[Directions for this task] A verbatim copy of the data is wanted, minus any picture in it.
——————
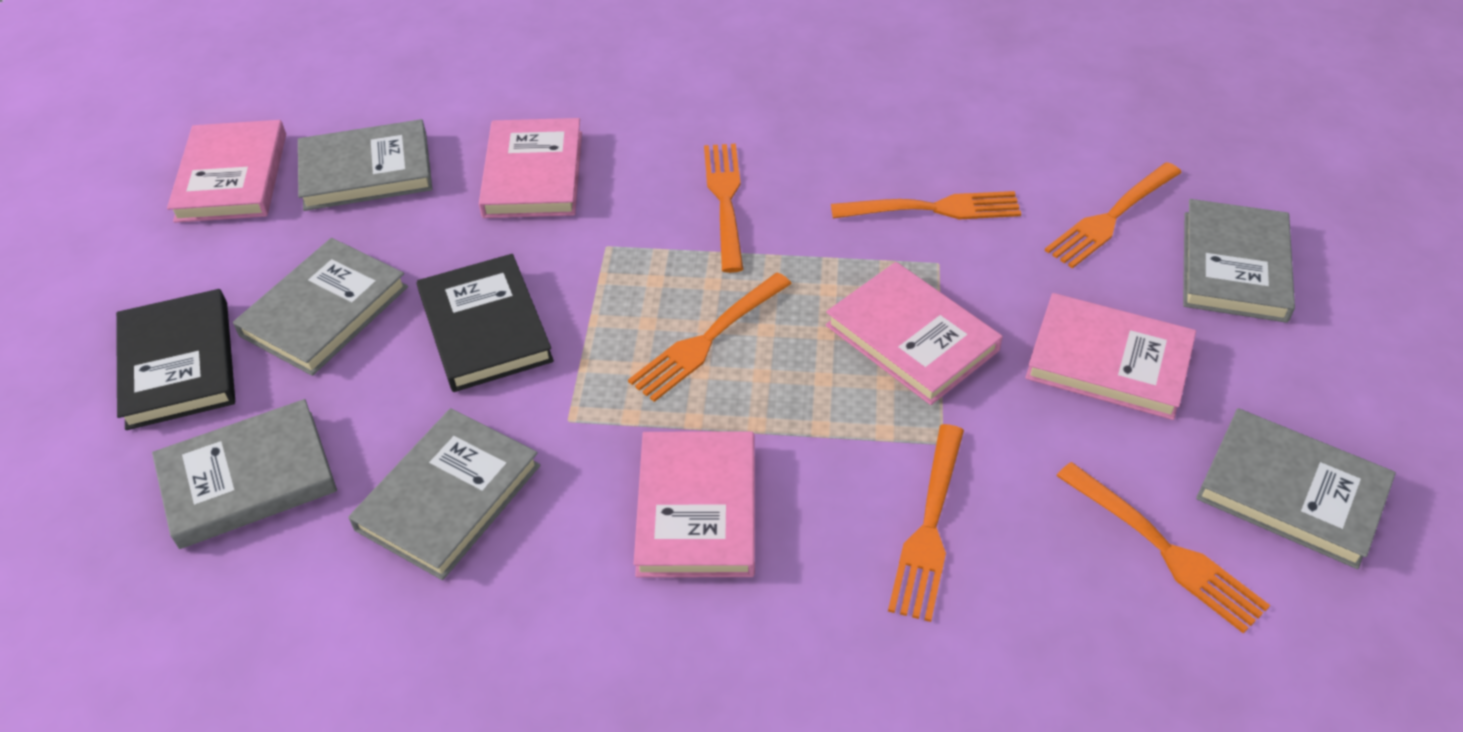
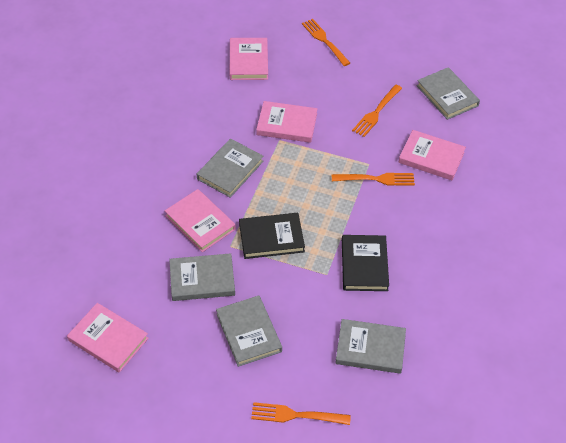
grey book: 6 -> 5
orange fork: 6 -> 4

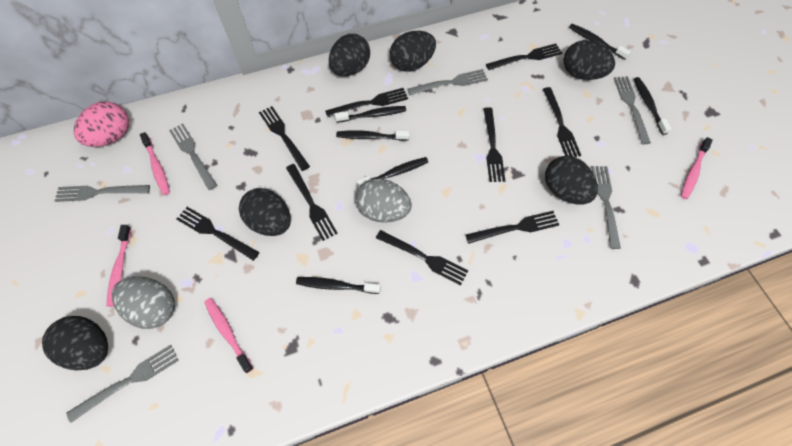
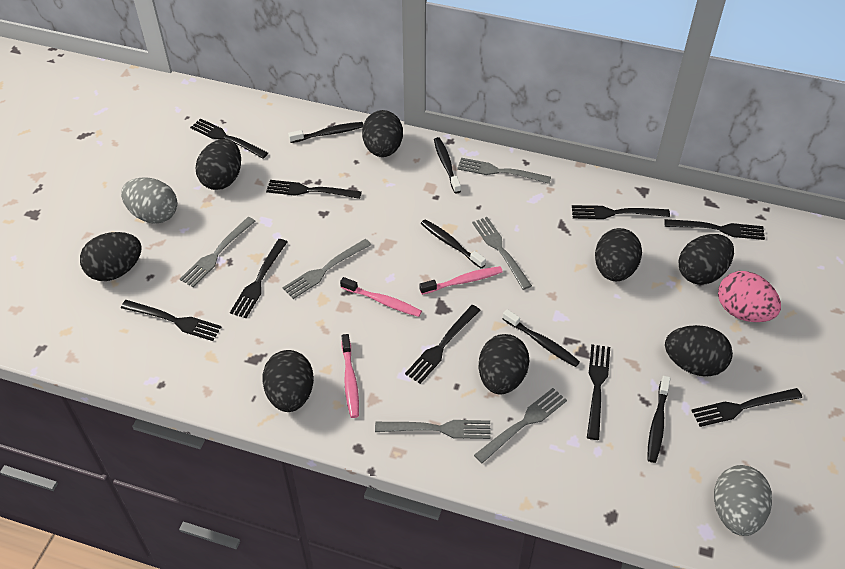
black egg: 6 -> 8
black toothbrush: 6 -> 5
pink toothbrush: 4 -> 3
——————
[Response to this exercise]
grey book: 6 -> 5
orange fork: 6 -> 4

black egg: 6 -> 8
black toothbrush: 6 -> 5
pink toothbrush: 4 -> 3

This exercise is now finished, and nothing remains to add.